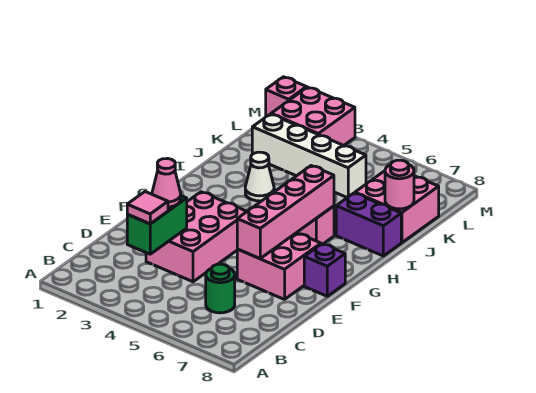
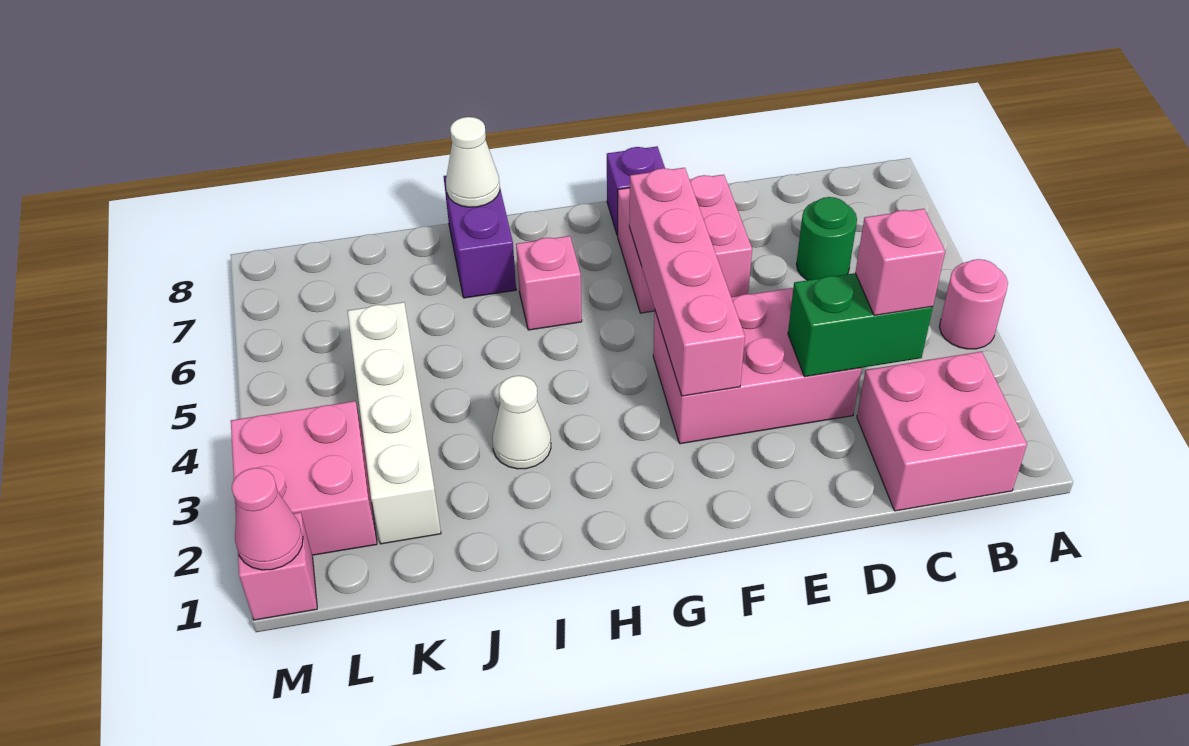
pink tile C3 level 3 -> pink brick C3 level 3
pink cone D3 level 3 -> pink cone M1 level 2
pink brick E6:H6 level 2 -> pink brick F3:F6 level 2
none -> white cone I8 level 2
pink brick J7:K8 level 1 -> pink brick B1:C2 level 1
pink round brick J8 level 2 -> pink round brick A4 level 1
====================
* _Exercise objective_:
When copying the material, leave every image behind and keep each line verbatim.

* _Reply to the task_:
pink tile C3 level 3 -> pink brick C3 level 3
pink cone D3 level 3 -> pink cone M1 level 2
pink brick E6:H6 level 2 -> pink brick F3:F6 level 2
none -> white cone I8 level 2
pink brick J7:K8 level 1 -> pink brick B1:C2 level 1
pink round brick J8 level 2 -> pink round brick A4 level 1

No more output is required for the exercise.